Problem description - Word for word, restate the lines from the start of the data below through the line containing "R1: 1.1k (EN_N, GND) -> 1.1k (EN_N, PULSE)".

(Records to process Opens)

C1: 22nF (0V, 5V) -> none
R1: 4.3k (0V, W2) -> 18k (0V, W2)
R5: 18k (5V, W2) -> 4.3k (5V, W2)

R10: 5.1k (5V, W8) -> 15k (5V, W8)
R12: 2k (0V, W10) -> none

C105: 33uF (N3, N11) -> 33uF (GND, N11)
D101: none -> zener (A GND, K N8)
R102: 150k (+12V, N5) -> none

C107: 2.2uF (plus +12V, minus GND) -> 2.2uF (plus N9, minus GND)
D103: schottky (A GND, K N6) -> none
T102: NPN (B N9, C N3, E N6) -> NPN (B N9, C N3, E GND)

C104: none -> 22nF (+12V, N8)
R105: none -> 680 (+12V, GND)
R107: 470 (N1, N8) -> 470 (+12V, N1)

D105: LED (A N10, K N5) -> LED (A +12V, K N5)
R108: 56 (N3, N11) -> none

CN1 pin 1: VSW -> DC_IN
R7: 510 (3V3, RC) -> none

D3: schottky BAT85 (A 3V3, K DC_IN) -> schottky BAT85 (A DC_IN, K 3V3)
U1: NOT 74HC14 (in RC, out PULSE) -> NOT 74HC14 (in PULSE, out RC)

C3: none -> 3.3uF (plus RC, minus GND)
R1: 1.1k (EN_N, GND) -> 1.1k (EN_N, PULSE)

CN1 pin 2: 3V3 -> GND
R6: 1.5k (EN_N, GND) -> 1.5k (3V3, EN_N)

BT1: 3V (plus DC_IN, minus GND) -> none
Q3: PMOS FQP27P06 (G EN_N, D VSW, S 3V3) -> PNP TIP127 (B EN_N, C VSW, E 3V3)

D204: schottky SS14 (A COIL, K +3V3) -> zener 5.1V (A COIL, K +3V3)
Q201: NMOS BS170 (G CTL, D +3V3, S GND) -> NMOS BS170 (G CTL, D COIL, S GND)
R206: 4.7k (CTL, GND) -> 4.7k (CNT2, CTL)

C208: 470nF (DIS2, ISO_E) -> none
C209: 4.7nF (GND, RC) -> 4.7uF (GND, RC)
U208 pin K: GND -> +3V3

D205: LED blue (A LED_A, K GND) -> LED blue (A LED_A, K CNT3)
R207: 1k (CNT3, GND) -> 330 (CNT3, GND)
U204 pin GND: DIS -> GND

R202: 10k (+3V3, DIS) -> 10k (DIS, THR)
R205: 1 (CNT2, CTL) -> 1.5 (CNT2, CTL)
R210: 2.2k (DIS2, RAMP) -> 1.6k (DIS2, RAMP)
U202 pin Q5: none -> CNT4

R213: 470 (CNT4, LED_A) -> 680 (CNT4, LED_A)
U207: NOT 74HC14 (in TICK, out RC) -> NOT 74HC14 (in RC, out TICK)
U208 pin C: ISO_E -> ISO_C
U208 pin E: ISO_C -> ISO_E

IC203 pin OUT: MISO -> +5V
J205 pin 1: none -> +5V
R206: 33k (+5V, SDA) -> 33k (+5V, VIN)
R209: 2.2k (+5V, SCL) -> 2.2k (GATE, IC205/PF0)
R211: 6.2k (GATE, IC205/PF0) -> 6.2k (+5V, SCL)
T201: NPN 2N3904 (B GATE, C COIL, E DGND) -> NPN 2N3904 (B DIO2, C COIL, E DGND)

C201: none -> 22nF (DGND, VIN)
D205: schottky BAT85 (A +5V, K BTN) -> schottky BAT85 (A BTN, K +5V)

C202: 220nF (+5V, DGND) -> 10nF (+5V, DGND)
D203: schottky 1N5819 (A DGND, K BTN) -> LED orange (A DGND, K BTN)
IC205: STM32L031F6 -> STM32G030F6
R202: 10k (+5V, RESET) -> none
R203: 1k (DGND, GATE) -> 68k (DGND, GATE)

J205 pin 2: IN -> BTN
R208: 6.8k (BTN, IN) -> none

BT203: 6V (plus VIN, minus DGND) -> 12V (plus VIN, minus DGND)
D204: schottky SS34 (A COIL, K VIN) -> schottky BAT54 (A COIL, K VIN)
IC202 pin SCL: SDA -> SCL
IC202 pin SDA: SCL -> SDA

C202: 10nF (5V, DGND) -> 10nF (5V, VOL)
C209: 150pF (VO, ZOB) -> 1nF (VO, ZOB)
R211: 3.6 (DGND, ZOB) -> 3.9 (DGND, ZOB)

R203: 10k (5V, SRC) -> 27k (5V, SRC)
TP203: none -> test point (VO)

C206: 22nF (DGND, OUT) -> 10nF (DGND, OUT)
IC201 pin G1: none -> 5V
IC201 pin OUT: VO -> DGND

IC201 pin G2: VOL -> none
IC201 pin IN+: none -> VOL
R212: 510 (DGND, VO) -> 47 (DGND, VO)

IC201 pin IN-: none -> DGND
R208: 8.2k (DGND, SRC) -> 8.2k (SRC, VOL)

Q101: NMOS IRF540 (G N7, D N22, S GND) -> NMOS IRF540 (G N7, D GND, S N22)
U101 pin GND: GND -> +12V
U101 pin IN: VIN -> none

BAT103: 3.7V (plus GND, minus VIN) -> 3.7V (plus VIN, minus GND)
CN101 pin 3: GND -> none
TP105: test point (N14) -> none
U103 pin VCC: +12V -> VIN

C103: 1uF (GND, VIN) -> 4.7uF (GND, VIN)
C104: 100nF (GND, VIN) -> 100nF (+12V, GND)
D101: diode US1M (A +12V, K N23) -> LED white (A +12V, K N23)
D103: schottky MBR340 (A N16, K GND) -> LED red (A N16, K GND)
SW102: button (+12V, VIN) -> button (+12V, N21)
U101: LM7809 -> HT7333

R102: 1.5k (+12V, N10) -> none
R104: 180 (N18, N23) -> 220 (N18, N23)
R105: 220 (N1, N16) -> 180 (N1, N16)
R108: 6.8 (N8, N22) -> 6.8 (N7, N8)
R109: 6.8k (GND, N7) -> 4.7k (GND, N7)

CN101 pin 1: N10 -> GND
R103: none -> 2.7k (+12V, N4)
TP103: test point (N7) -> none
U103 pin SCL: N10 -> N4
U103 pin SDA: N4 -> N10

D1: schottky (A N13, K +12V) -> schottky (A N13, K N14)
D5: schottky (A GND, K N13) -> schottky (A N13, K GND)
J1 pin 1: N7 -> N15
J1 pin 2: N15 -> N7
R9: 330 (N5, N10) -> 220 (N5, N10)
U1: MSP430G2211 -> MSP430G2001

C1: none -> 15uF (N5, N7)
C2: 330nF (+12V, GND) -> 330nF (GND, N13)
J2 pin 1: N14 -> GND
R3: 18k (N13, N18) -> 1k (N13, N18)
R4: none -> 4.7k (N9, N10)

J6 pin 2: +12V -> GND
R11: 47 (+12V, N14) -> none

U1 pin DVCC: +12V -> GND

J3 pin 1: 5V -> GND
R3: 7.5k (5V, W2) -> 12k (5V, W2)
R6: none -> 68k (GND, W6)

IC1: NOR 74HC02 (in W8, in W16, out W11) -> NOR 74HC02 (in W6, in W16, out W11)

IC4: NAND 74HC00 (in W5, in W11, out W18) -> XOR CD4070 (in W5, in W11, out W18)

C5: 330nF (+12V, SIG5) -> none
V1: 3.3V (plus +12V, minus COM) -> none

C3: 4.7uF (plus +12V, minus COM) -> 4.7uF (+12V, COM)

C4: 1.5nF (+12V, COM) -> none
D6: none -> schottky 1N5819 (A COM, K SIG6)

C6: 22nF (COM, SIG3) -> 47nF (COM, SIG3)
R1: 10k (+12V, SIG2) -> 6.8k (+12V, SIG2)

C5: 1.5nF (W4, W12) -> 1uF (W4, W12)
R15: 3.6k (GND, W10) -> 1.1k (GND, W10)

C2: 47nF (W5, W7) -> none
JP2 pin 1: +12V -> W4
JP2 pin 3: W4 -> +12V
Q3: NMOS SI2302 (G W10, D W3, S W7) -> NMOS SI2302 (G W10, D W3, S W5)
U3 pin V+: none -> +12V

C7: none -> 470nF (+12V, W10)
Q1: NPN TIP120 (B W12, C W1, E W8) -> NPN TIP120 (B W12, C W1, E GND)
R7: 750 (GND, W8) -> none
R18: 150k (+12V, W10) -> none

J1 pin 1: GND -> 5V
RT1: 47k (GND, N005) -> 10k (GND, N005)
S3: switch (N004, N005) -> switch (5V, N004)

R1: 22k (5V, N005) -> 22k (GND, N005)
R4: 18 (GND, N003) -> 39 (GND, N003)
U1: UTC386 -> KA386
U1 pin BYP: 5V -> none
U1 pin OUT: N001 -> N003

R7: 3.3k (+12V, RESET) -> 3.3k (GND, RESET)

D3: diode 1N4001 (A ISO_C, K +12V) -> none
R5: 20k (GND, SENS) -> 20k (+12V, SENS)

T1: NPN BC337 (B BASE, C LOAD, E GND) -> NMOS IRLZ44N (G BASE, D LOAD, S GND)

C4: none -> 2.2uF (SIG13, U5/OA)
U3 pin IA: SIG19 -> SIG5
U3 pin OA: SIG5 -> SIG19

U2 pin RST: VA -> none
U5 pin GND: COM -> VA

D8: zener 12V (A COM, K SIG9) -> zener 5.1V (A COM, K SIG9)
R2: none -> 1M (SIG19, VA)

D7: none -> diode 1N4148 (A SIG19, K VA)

(Records to process Closes)

Finished exercise -
C1: 22nF (0V, 5V) -> none
R1: 4.3k (0V, W2) -> 18k (0V, W2)
R5: 18k (5V, W2) -> 4.3k (5V, W2)

R10: 5.1k (5V, W8) -> 15k (5V, W8)
R12: 2k (0V, W10) -> none

C105: 33uF (N3, N11) -> 33uF (GND, N11)
D101: none -> zener (A GND, K N8)
R102: 150k (+12V, N5) -> none

C107: 2.2uF (plus +12V, minus GND) -> 2.2uF (plus N9, minus GND)
D103: schottky (A GND, K N6) -> none
T102: NPN (B N9, C N3, E N6) -> NPN (B N9, C N3, E GND)

C104: none -> 22nF (+12V, N8)
R105: none -> 680 (+12V, GND)
R107: 470 (N1, N8) -> 470 (+12V, N1)

D105: LED (A N10, K N5) -> LED (A +12V, K N5)
R108: 56 (N3, N11) -> none

CN1 pin 1: VSW -> DC_IN
R7: 510 (3V3, RC) -> none

D3: schottky BAT85 (A 3V3, K DC_IN) -> schottky BAT85 (A DC_IN, K 3V3)
U1: NOT 74HC14 (in RC, out PULSE) -> NOT 74HC14 (in PULSE, out RC)

C3: none -> 3.3uF (plus RC, minus GND)
R1: 1.1k (EN_N, GND) -> 1.1k (EN_N, PULSE)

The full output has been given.